作成内容:
「pink cross: rotated 13 degrees clockwise」を含む行から始めて「yellow ellipse: moved 2 px up」を含む行で終わる範囲の記録を、両端の行も含めて一字一句変えずに転記してください。ただし、画像の行は回答から除いてください。

---------------

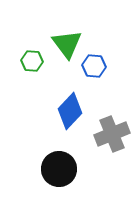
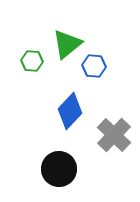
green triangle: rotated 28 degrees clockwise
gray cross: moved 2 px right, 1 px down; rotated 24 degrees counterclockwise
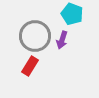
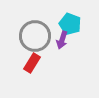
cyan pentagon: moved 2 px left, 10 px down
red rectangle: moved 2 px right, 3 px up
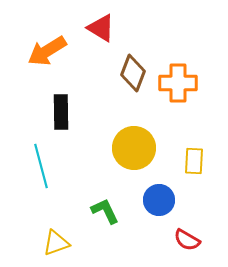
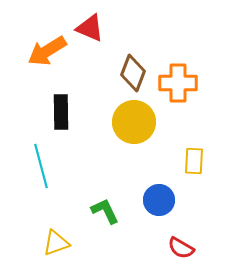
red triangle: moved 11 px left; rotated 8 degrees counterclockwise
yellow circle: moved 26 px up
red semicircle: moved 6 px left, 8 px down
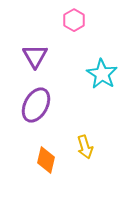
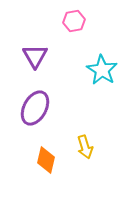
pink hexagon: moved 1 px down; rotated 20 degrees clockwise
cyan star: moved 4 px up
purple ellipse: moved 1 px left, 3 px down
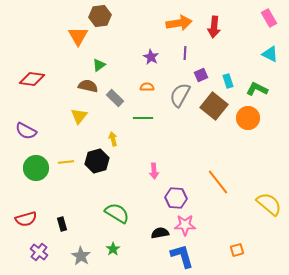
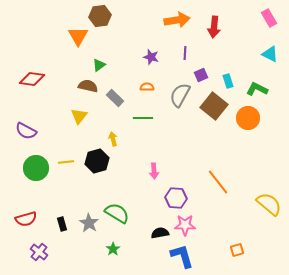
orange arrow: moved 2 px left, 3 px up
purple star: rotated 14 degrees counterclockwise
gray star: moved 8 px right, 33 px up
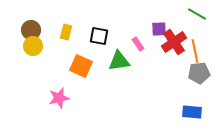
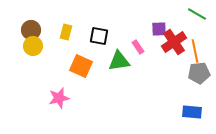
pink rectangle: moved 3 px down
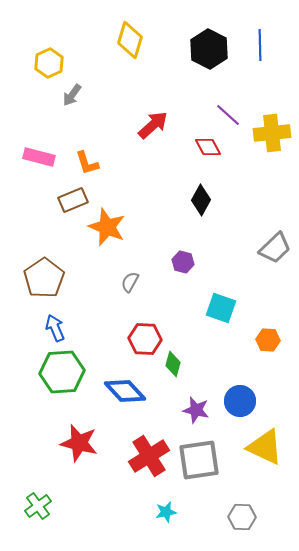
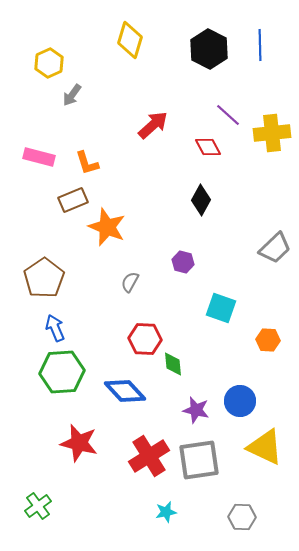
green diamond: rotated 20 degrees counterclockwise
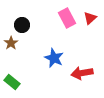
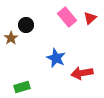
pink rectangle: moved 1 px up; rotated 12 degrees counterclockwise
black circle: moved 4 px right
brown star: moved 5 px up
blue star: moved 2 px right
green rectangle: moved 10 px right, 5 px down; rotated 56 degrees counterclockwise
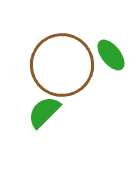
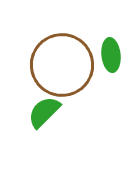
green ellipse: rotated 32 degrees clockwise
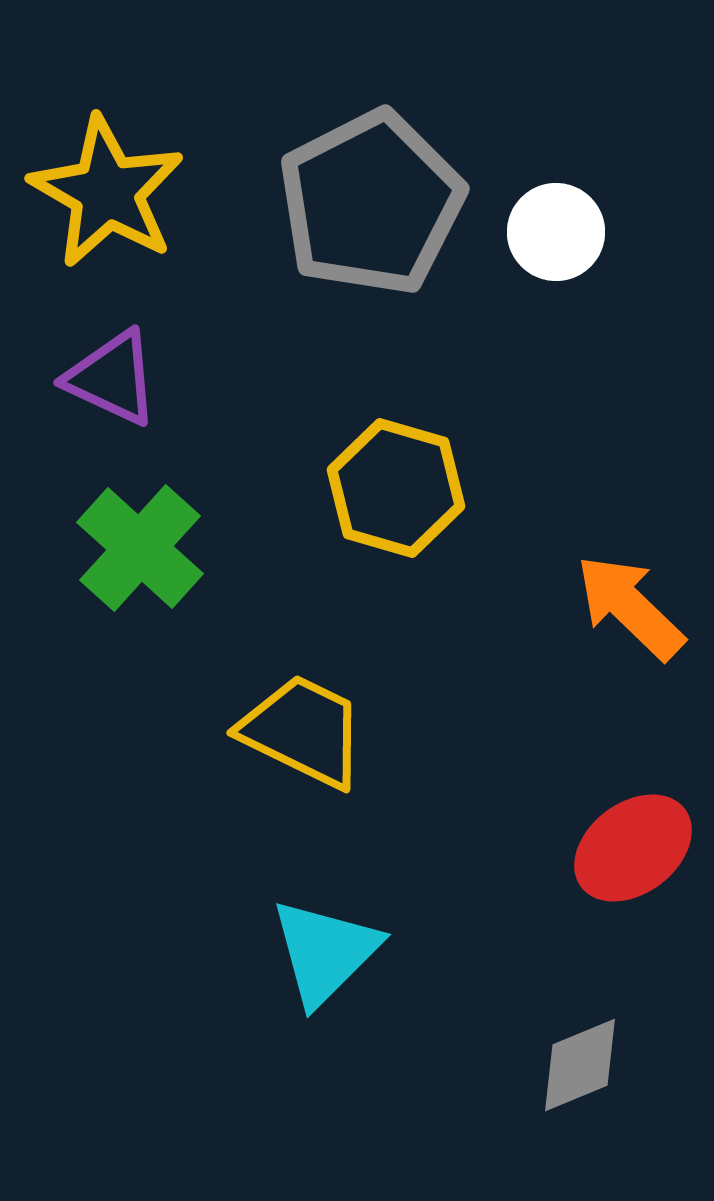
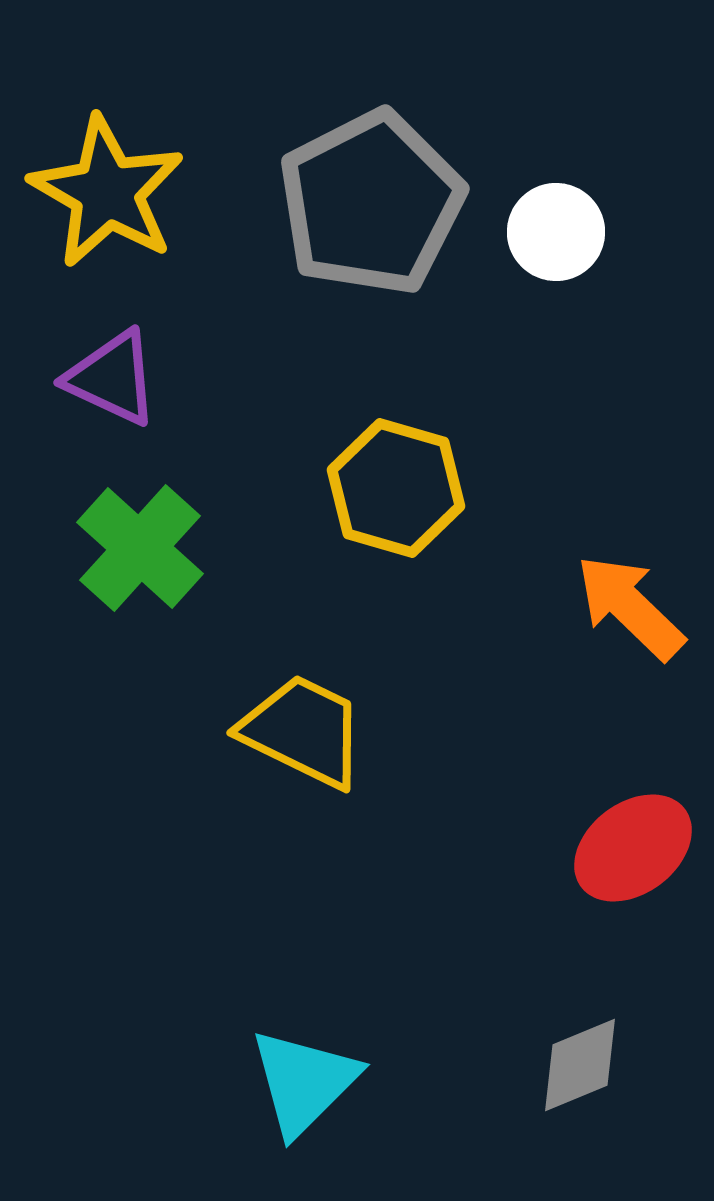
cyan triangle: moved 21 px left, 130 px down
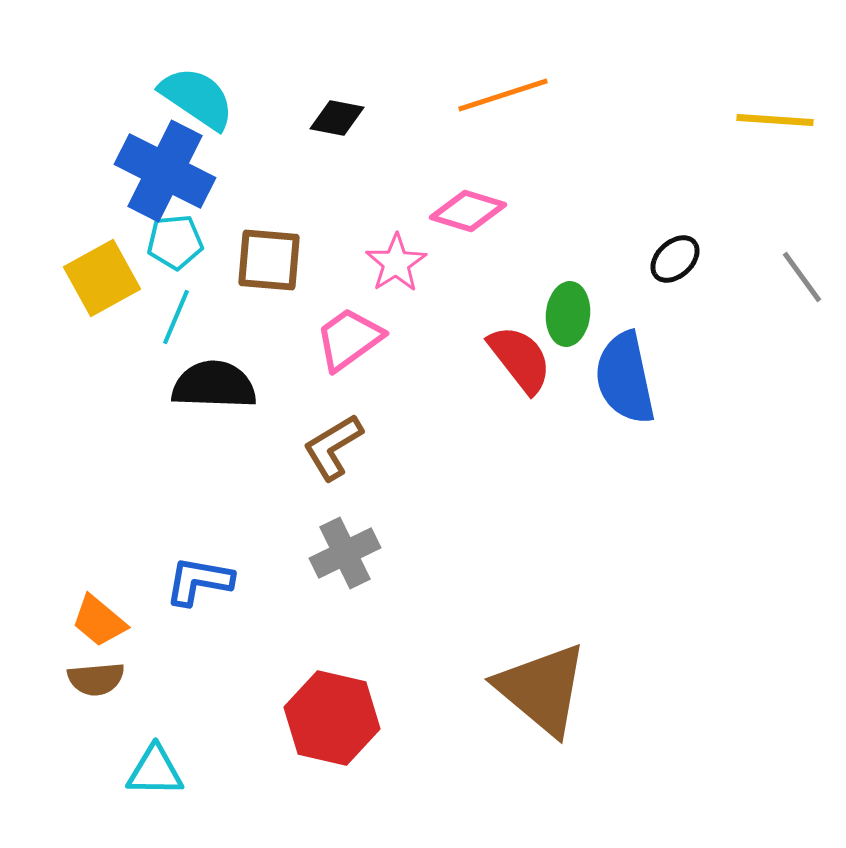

---------------

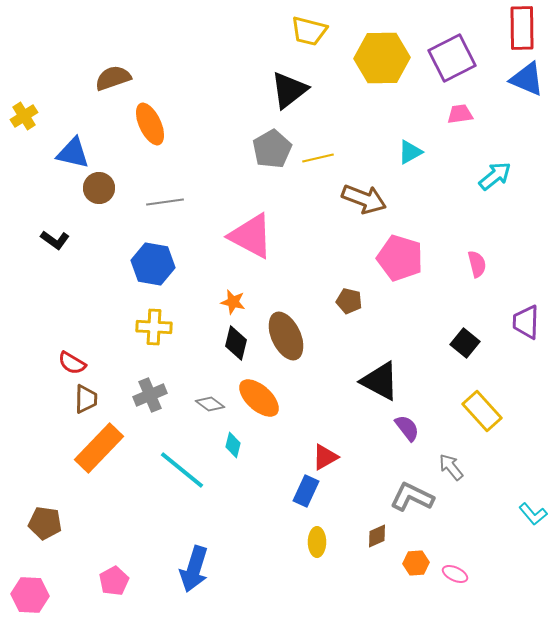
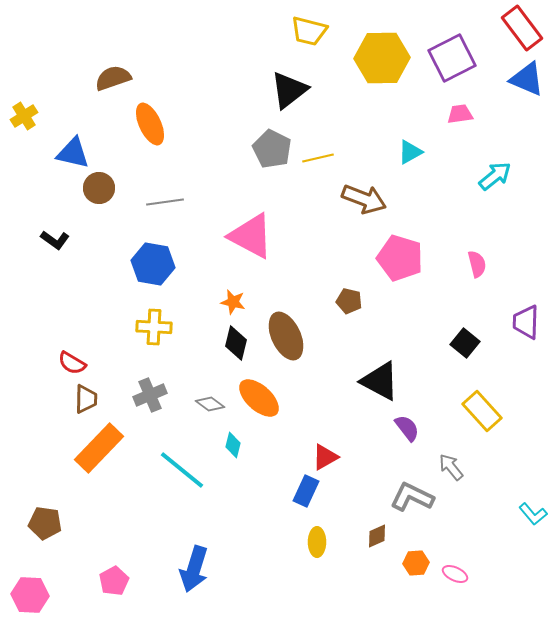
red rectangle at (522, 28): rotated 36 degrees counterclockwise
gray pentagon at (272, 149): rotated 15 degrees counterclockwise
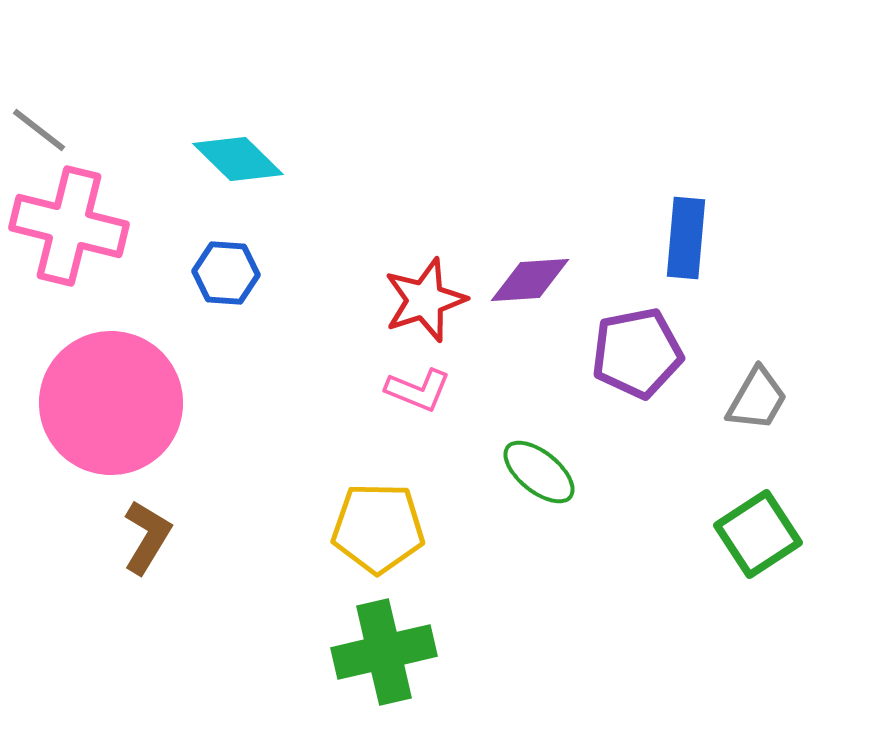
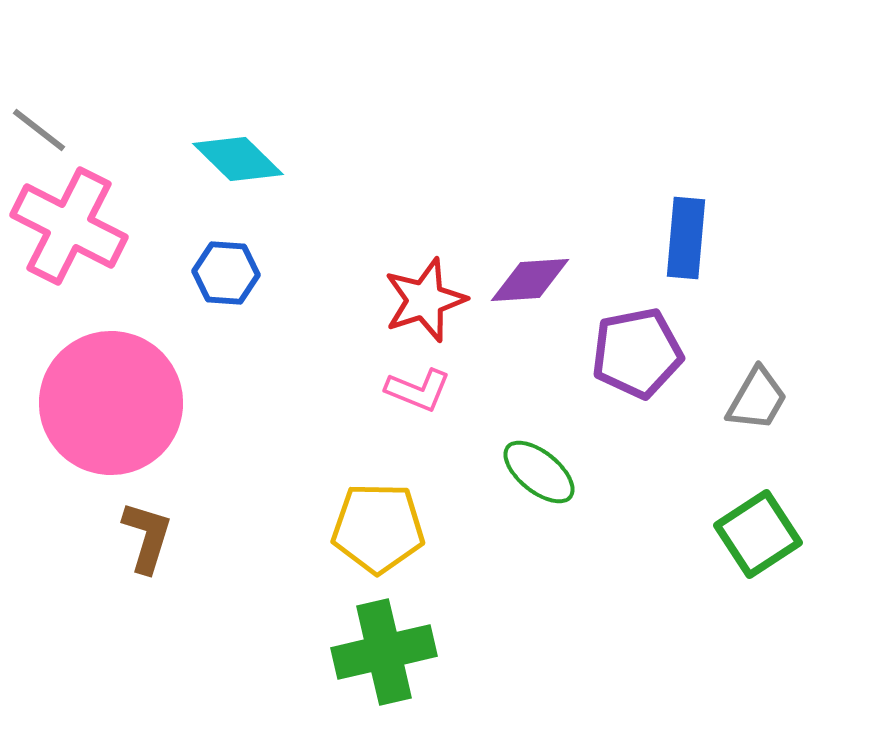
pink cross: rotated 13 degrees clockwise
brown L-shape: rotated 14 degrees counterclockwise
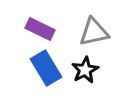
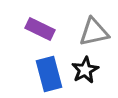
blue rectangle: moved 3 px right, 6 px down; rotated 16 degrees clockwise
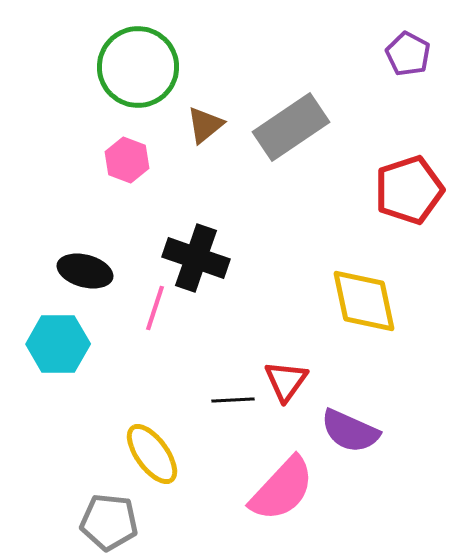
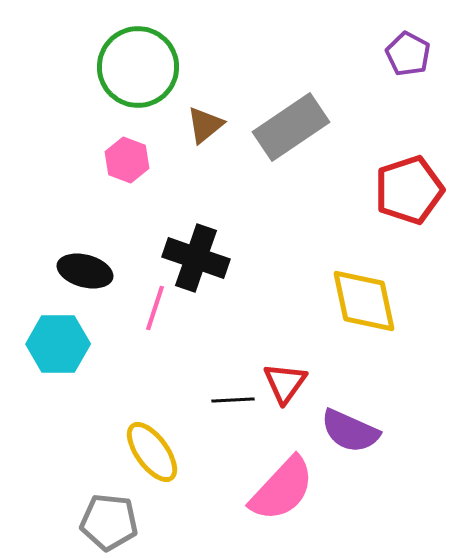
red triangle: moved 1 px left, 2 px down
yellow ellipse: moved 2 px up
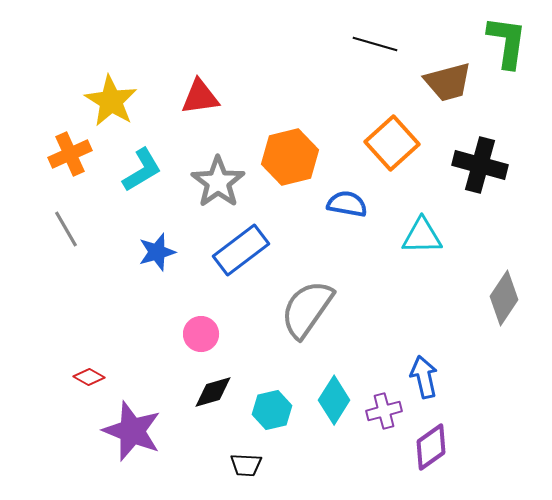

---------------

回答:
pink cross: rotated 13 degrees clockwise
brown L-shape: rotated 14 degrees counterclockwise
blue rectangle: moved 3 px right, 6 px down; rotated 16 degrees clockwise
red triangle: moved 1 px left, 2 px down
yellow ellipse: moved 2 px up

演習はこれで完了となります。